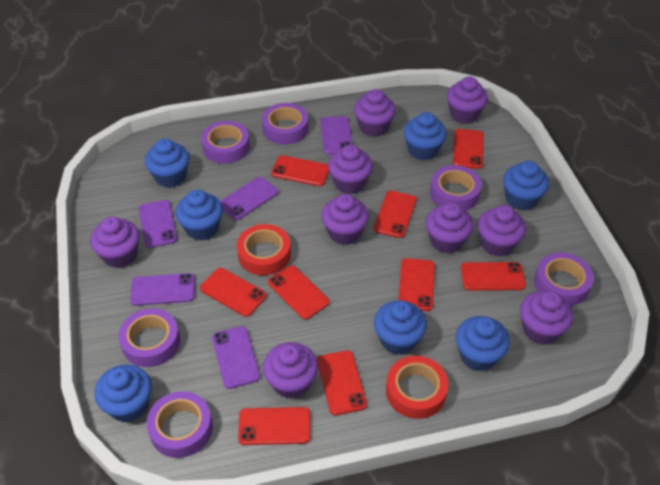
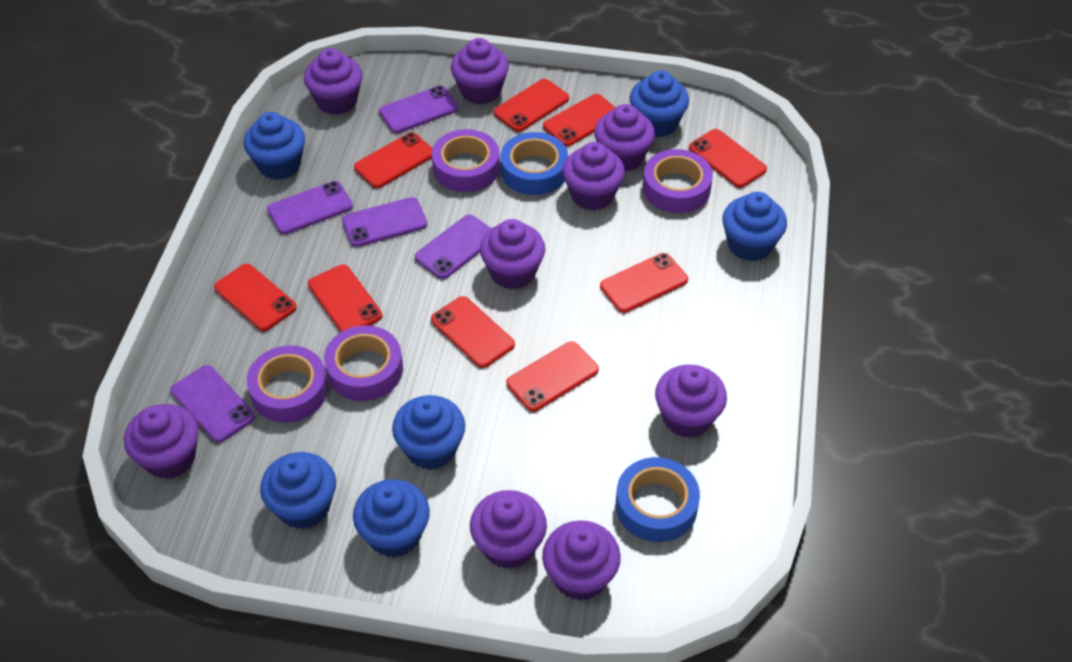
blue cupcake: 7 -> 6
blue tape: 0 -> 2
purple tape: 6 -> 4
red tape: 2 -> 0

◆ The problem ◆
All of the material above is to be copied exactly, except for its images.

◆ Solution ◆
blue cupcake: 7 -> 6
blue tape: 0 -> 2
purple tape: 6 -> 4
red tape: 2 -> 0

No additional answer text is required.